- Collected material -
- - -

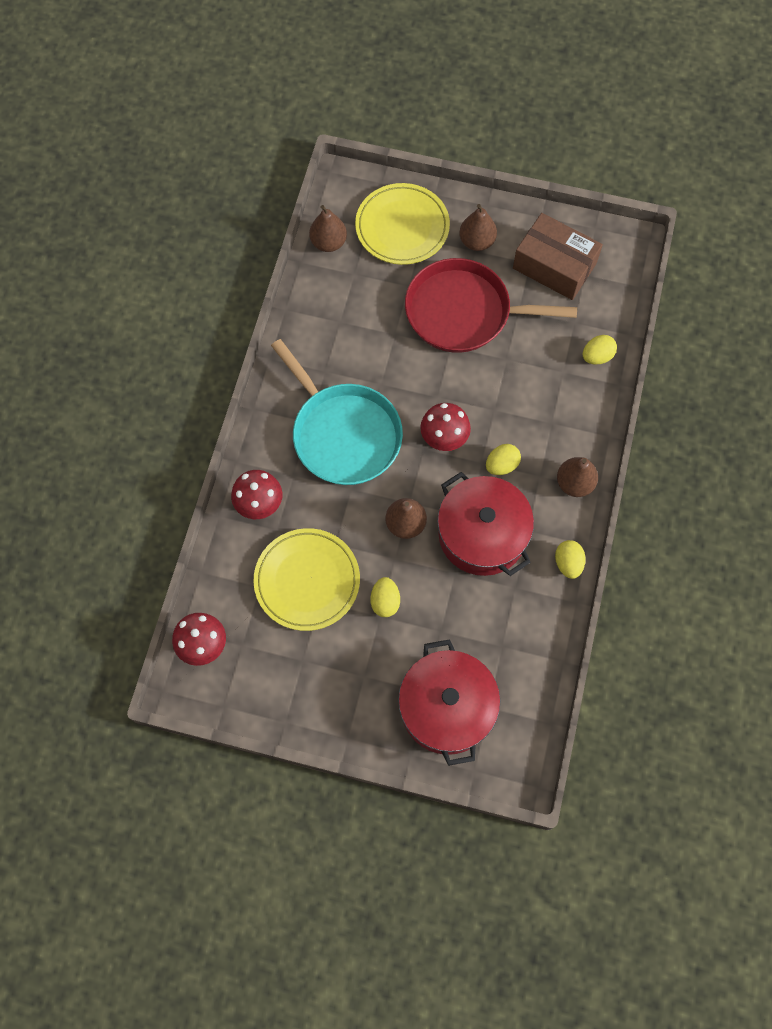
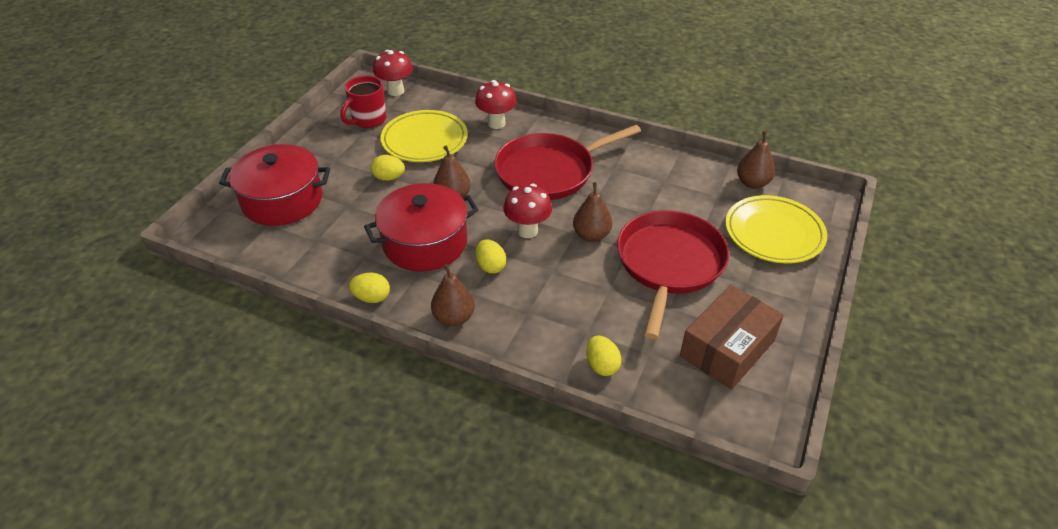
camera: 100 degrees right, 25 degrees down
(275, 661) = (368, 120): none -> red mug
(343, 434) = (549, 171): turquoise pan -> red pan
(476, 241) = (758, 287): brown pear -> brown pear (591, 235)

- - -

- Problem -
Would you output the data exactly, without any of its images?

- Response to the exercise -
camera: 100 degrees right, 25 degrees down
(275, 661) = (368, 120): none -> red mug
(343, 434) = (549, 171): turquoise pan -> red pan
(476, 241) = (758, 287): brown pear -> brown pear (591, 235)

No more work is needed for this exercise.